───── Dataset records
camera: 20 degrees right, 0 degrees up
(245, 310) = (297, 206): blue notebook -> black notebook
──────────
───── Dataset records
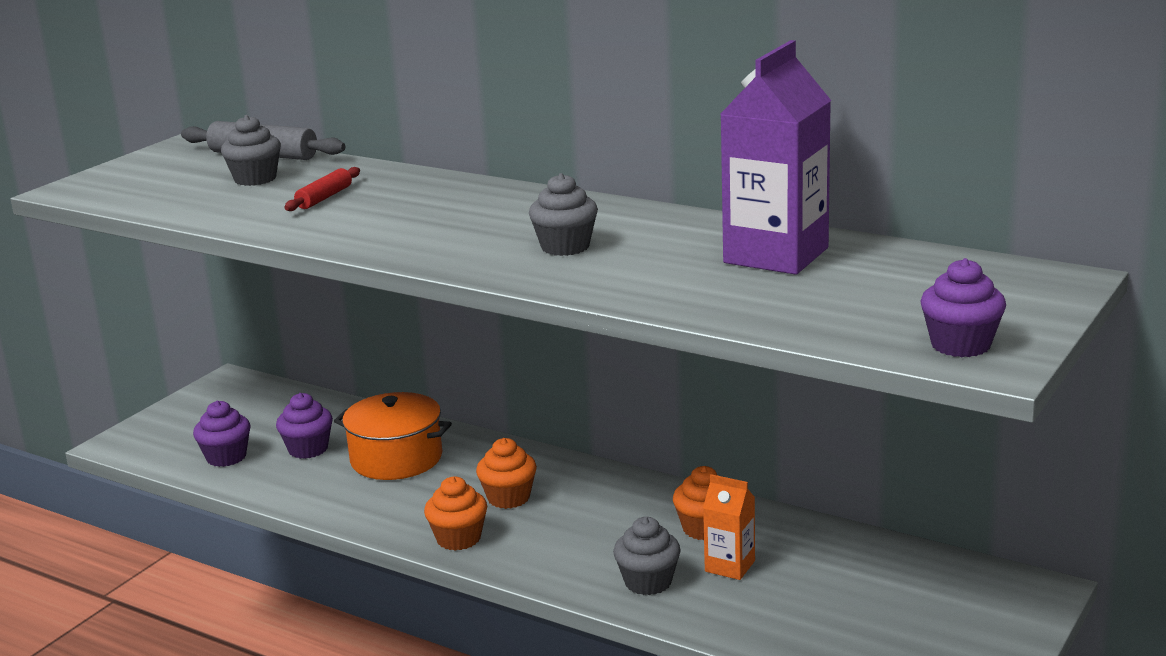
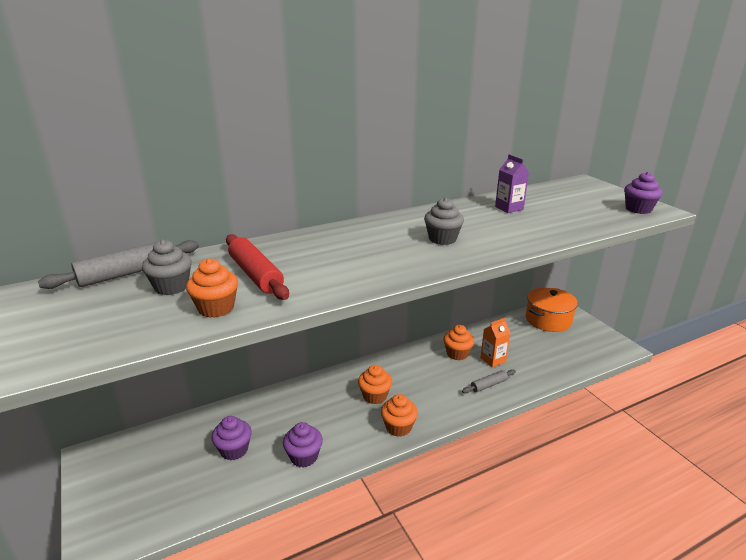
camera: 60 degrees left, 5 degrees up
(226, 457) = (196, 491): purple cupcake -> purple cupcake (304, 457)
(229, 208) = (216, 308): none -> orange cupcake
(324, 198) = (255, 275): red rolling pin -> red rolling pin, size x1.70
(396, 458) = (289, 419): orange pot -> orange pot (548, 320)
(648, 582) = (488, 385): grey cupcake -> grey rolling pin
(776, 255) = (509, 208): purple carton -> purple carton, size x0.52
──────────
# Work to be completed:
Within the material above, copy exactly the lines from the line that holds "(396, 458) = (289, 419): orange" up to and including the line that holds "(776, 255) = (509, 208): purple".

# Output of the exercise:
(396, 458) = (289, 419): orange pot -> orange pot (548, 320)
(648, 582) = (488, 385): grey cupcake -> grey rolling pin
(776, 255) = (509, 208): purple carton -> purple carton, size x0.52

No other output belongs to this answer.